> [Exercise directions]: Please copy out the lines below word for word, from the line containing "purple ellipse: moved 108 px right" through the last line, omitting the pictures.

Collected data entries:

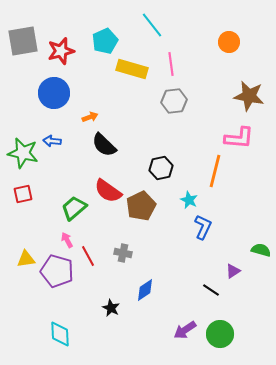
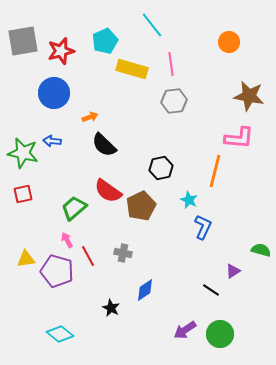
cyan diamond: rotated 48 degrees counterclockwise
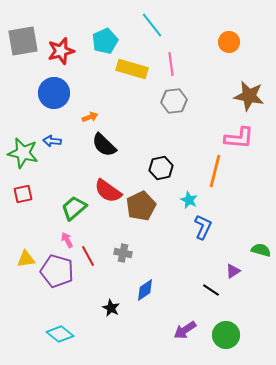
green circle: moved 6 px right, 1 px down
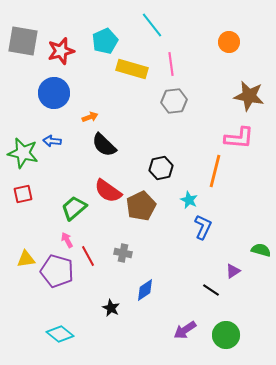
gray square: rotated 20 degrees clockwise
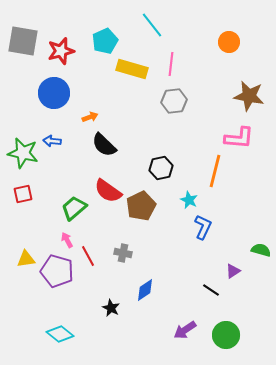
pink line: rotated 15 degrees clockwise
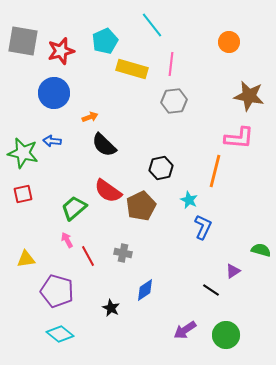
purple pentagon: moved 20 px down
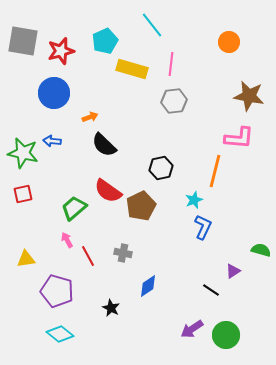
cyan star: moved 5 px right; rotated 24 degrees clockwise
blue diamond: moved 3 px right, 4 px up
purple arrow: moved 7 px right, 1 px up
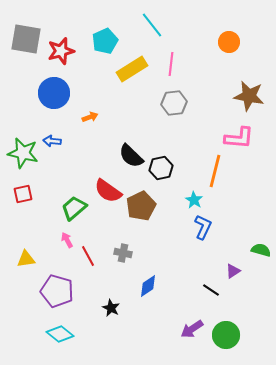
gray square: moved 3 px right, 2 px up
yellow rectangle: rotated 48 degrees counterclockwise
gray hexagon: moved 2 px down
black semicircle: moved 27 px right, 11 px down
cyan star: rotated 18 degrees counterclockwise
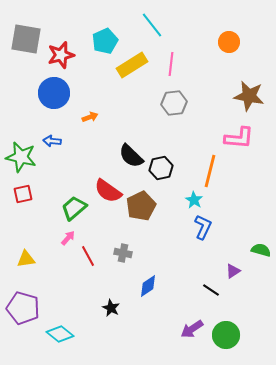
red star: moved 4 px down
yellow rectangle: moved 4 px up
green star: moved 2 px left, 4 px down
orange line: moved 5 px left
pink arrow: moved 1 px right, 2 px up; rotated 70 degrees clockwise
purple pentagon: moved 34 px left, 17 px down
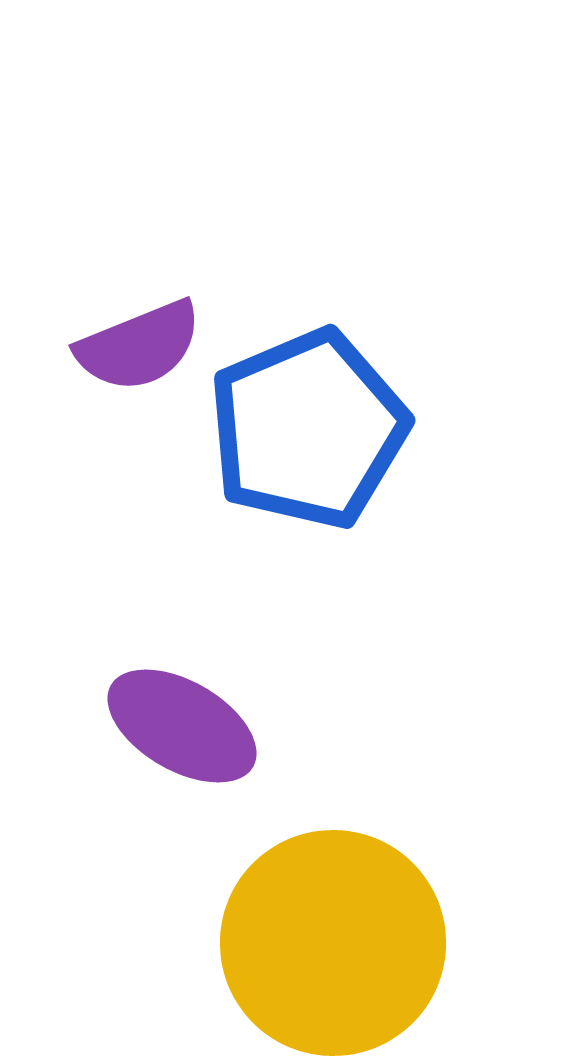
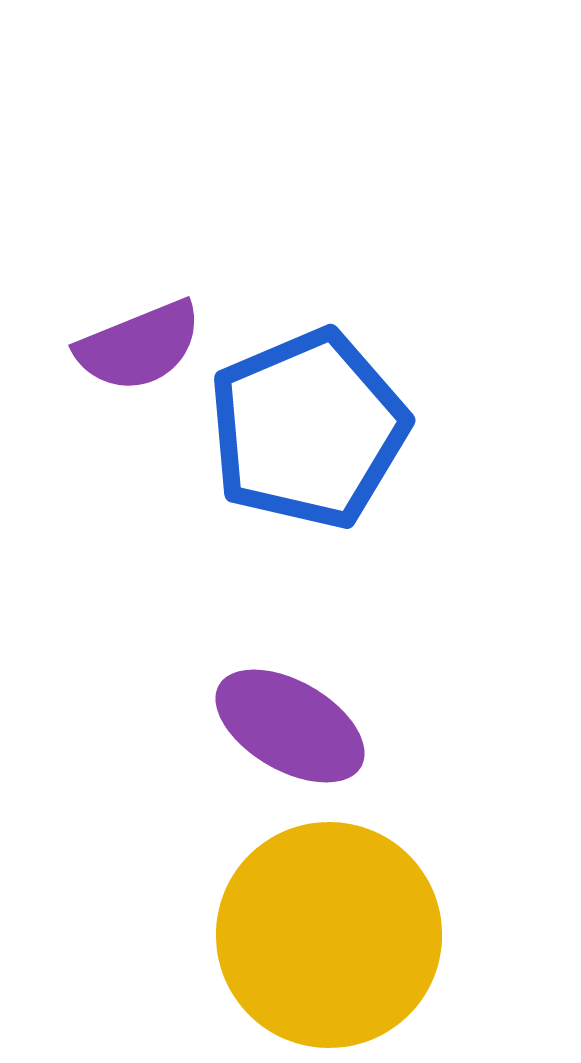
purple ellipse: moved 108 px right
yellow circle: moved 4 px left, 8 px up
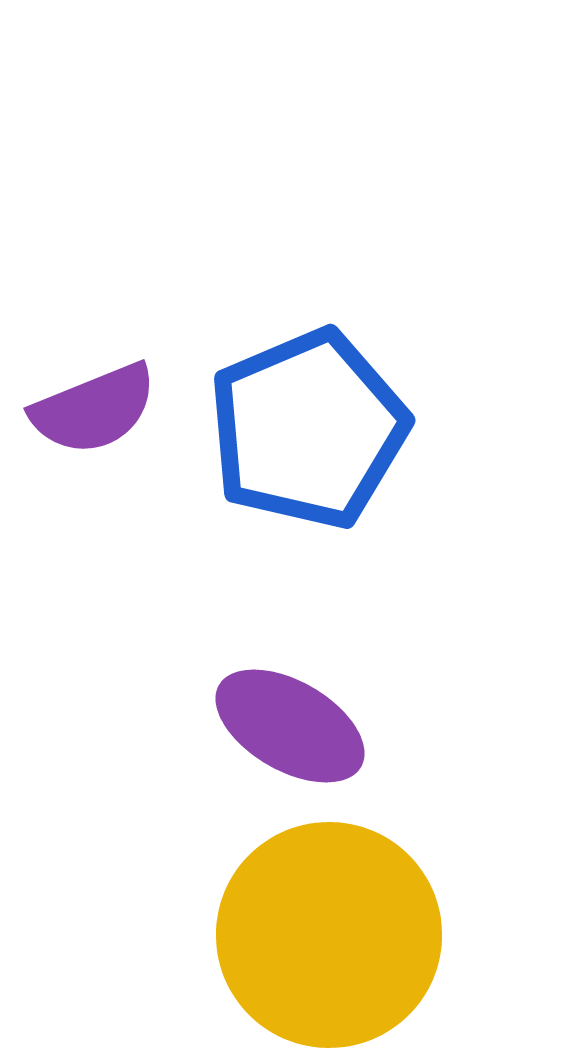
purple semicircle: moved 45 px left, 63 px down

> [The reply]:
purple ellipse: moved 108 px right
yellow circle: moved 4 px left, 8 px up
purple semicircle: moved 45 px left, 63 px down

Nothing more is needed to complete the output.